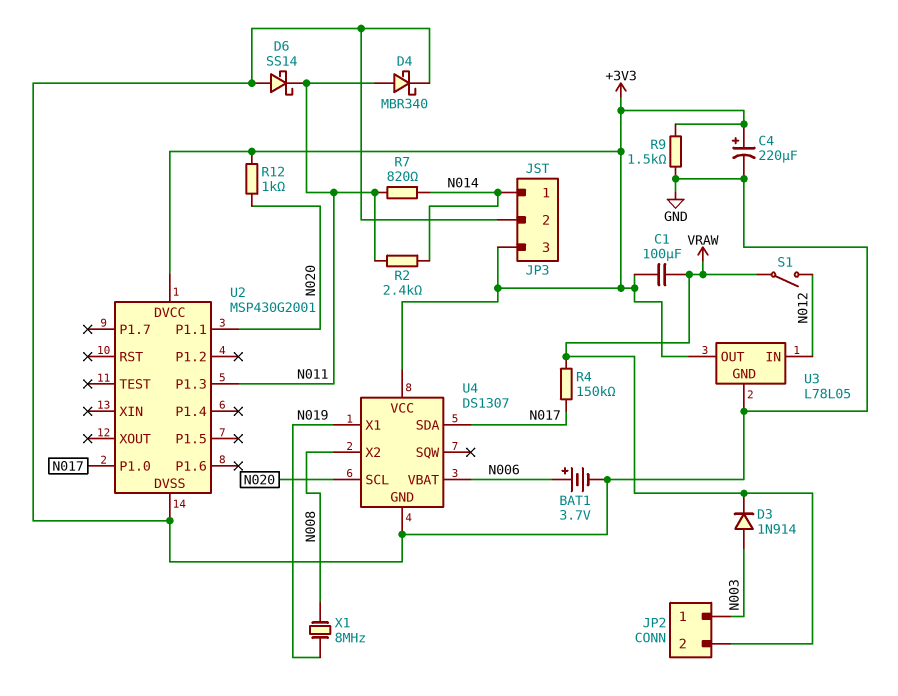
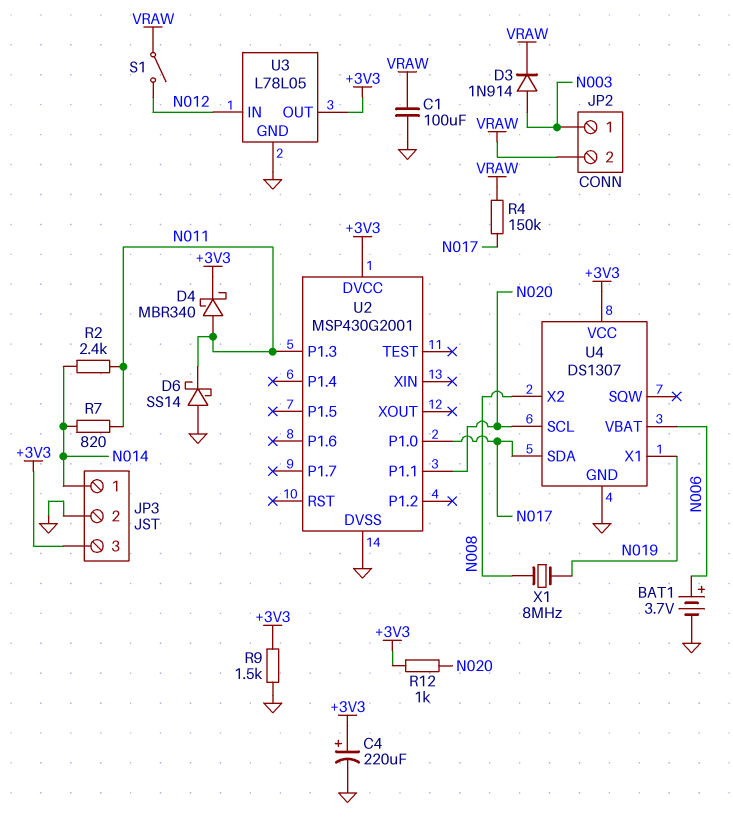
C1: 100uF (+3V3, VRAW) -> 100uF (GND, VRAW)
D4: schottky MBR340 (A N011, K GND) -> schottky MBR340 (A N011, K +3V3)

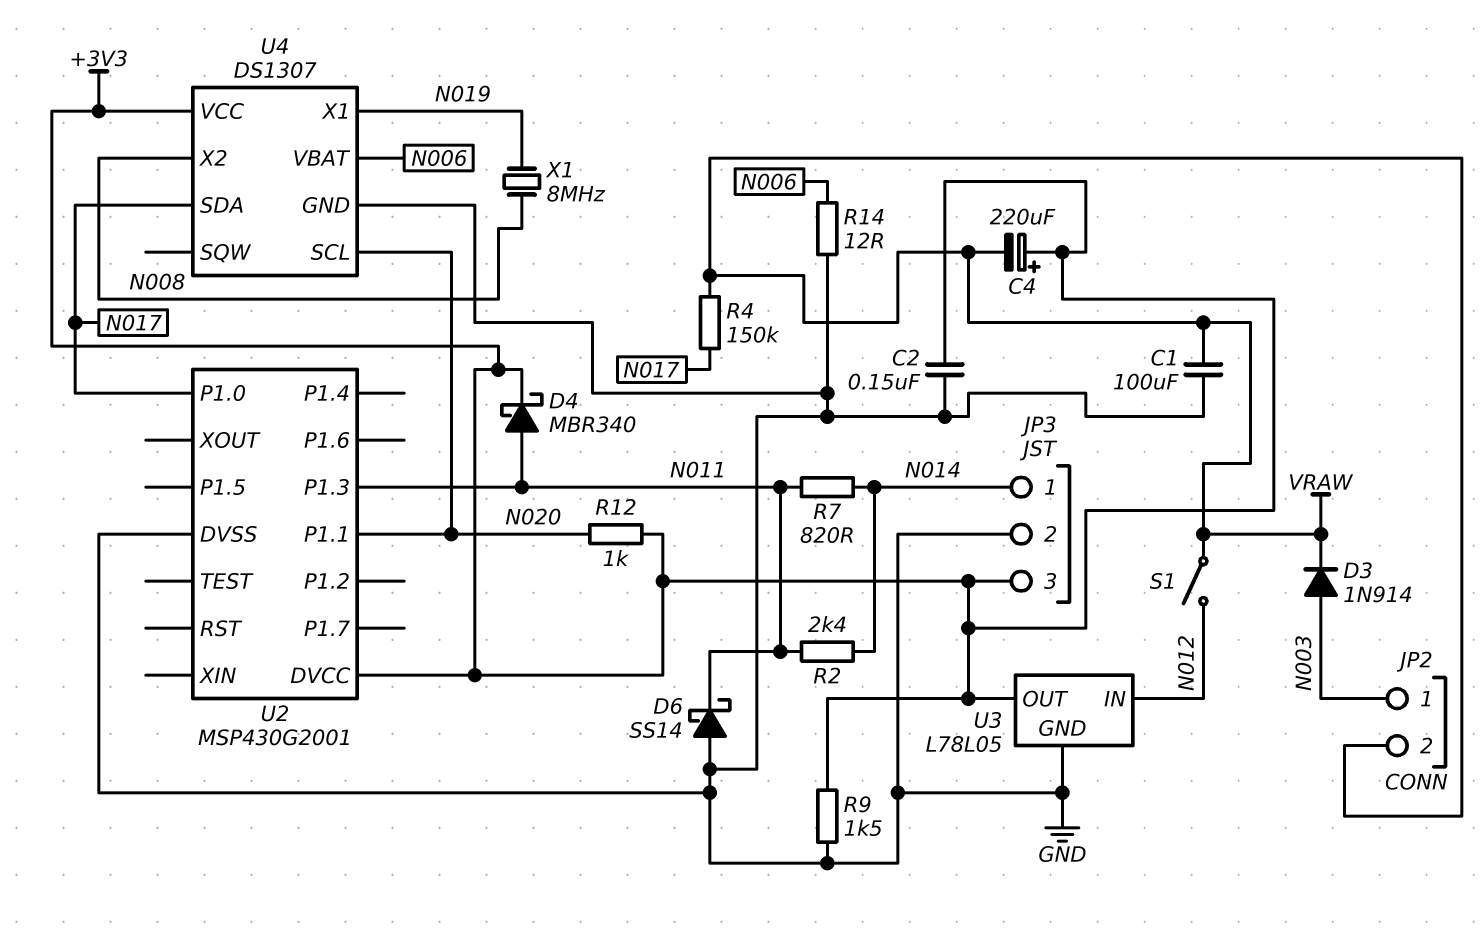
BAT1: 3.7V (plus N006, minus GND) -> none
C2: none -> 150nF (+3V3, GND)
C4: 220uF (plus +3V3, minus GND) -> 220uF (plus +3V3, minus VRAW)
R14: none -> 12 (GND, N006)

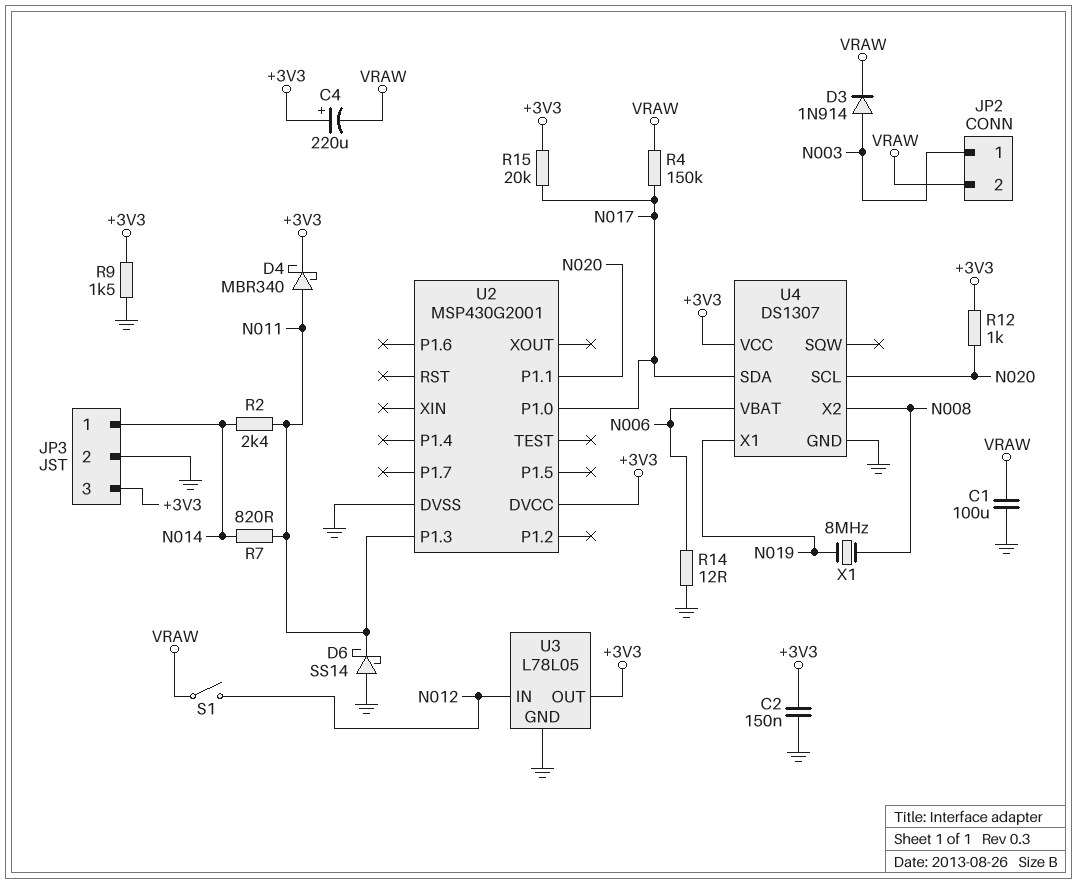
R15: none -> 20k (+3V3, N017)

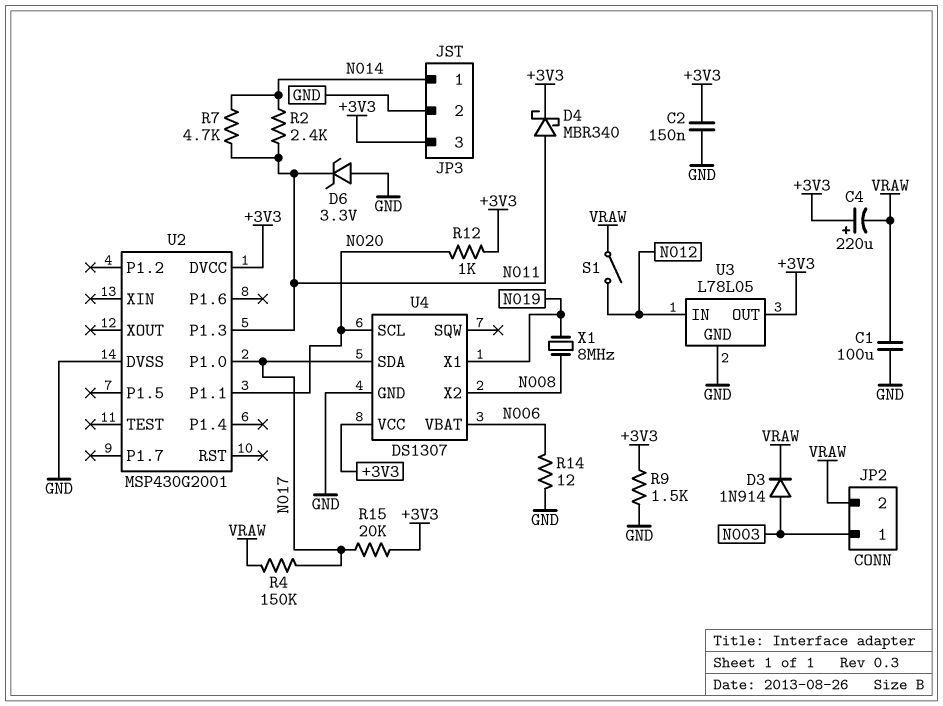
D6: schottky SS14 (A GND, K N011) -> zener 3.3V (A GND, K N011)
R7: 820 (N011, N014) -> 4.7k (N011, N014)

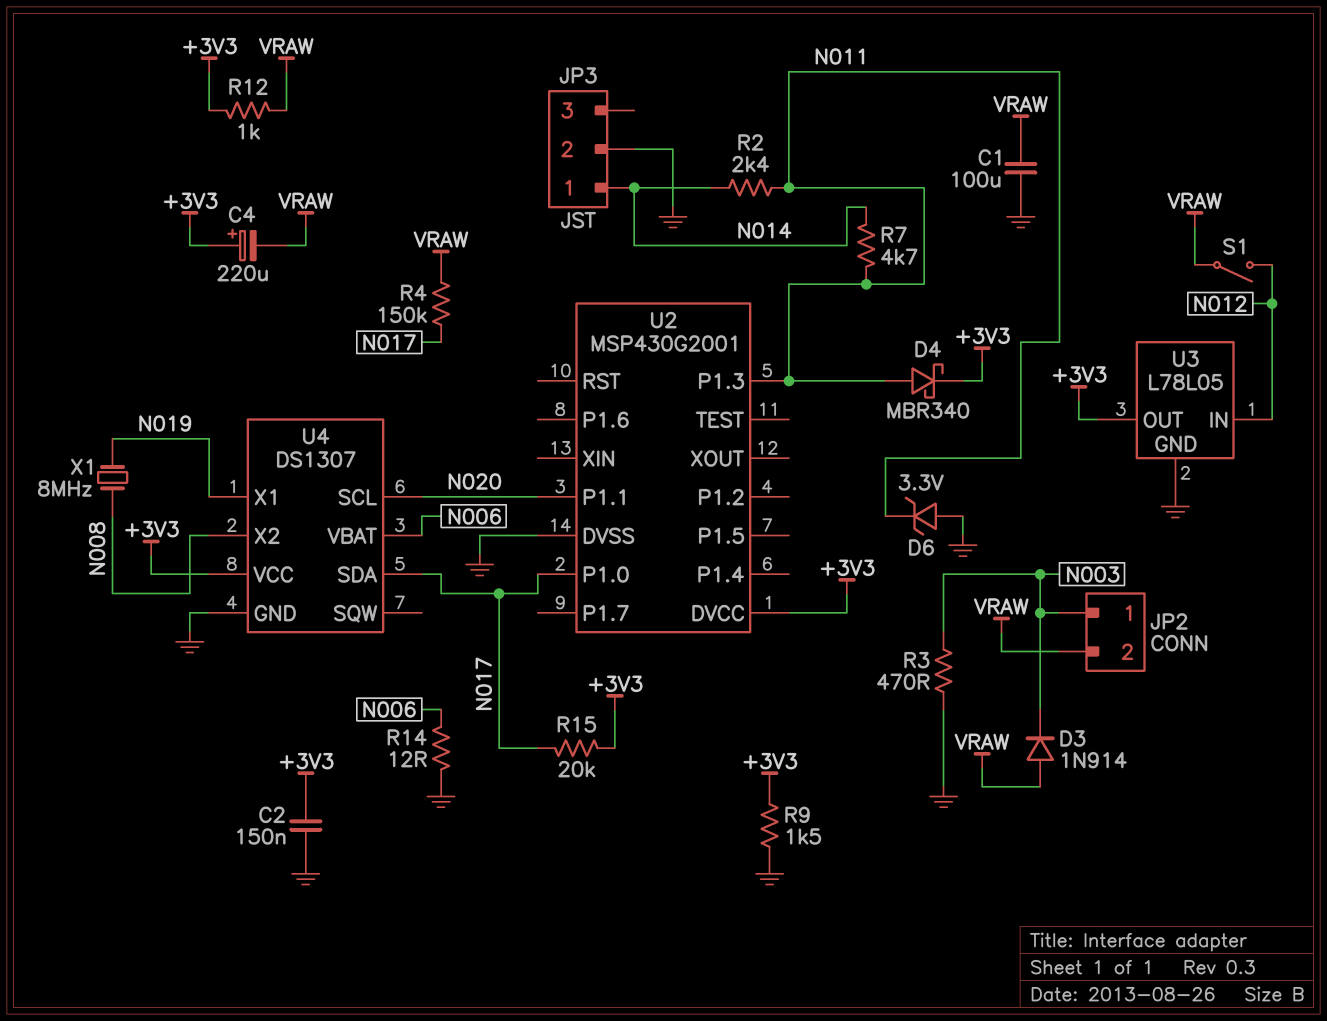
D3: diode 1N914 (A N003, K VRAW) -> diode 1N914 (A VRAW, K N003)
JP3 pin 3: +3V3 -> none
R3: none -> 470 (GND, N003)
R12: 1k (+3V3, N020) -> 1k (+3V3, VRAW)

Task goal: Collect, from the material above, every line containing the word "minus".

Task response:
BAT1: 3.7V (plus N006, minus GND) -> none
C4: 220uF (plus +3V3, minus GND) -> 220uF (plus +3V3, minus VRAW)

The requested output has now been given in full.